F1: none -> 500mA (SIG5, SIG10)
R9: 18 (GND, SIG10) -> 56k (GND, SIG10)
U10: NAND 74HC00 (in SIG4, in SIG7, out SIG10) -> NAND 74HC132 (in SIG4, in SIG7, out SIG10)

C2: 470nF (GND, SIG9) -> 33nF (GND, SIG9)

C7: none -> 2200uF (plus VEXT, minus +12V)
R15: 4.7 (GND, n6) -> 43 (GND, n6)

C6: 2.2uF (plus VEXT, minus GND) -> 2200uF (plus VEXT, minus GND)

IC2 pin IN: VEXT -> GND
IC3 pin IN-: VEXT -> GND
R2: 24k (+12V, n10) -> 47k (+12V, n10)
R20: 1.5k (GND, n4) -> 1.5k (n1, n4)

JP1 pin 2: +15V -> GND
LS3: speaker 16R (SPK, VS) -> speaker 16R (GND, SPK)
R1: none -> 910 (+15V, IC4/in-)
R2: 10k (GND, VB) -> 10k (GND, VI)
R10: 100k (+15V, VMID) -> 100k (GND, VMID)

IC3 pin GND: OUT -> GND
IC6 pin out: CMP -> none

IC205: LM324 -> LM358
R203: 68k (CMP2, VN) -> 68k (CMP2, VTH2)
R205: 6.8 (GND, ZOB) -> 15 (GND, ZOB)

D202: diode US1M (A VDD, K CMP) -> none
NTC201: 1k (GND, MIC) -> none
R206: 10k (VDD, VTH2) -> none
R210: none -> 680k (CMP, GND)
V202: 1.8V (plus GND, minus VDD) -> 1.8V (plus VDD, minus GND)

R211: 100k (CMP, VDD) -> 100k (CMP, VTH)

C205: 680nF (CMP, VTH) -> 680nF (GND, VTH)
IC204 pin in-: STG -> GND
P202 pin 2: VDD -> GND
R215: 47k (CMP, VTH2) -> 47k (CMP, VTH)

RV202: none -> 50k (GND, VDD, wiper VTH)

### The task
The entries shown above must be restated word for word.

### Answer to this problem
F1: none -> 500mA (SIG5, SIG10)
R9: 18 (GND, SIG10) -> 56k (GND, SIG10)
U10: NAND 74HC00 (in SIG4, in SIG7, out SIG10) -> NAND 74HC132 (in SIG4, in SIG7, out SIG10)

C2: 470nF (GND, SIG9) -> 33nF (GND, SIG9)

C7: none -> 2200uF (plus VEXT, minus +12V)
R15: 4.7 (GND, n6) -> 43 (GND, n6)

C6: 2.2uF (plus VEXT, minus GND) -> 2200uF (plus VEXT, minus GND)

IC2 pin IN: VEXT -> GND
IC3 pin IN-: VEXT -> GND
R2: 24k (+12V, n10) -> 47k (+12V, n10)
R20: 1.5k (GND, n4) -> 1.5k (n1, n4)

JP1 pin 2: +15V -> GND
LS3: speaker 16R (SPK, VS) -> speaker 16R (GND, SPK)
R1: none -> 910 (+15V, IC4/in-)
R2: 10k (GND, VB) -> 10k (GND, VI)
R10: 100k (+15V, VMID) -> 100k (GND, VMID)

IC3 pin GND: OUT -> GND
IC6 pin out: CMP -> none

IC205: LM324 -> LM358
R203: 68k (CMP2, VN) -> 68k (CMP2, VTH2)
R205: 6.8 (GND, ZOB) -> 15 (GND, ZOB)

D202: diode US1M (A VDD, K CMP) -> none
NTC201: 1k (GND, MIC) -> none
R206: 10k (VDD, VTH2) -> none
R210: none -> 680k (CMP, GND)
V202: 1.8V (plus GND, minus VDD) -> 1.8V (plus VDD, minus GND)

R211: 100k (CMP, VDD) -> 100k (CMP, VTH)

C205: 680nF (CMP, VTH) -> 680nF (GND, VTH)
IC204 pin in-: STG -> GND
P202 pin 2: VDD -> GND
R215: 47k (CMP, VTH2) -> 47k (CMP, VTH)

RV202: none -> 50k (GND, VDD, wiper VTH)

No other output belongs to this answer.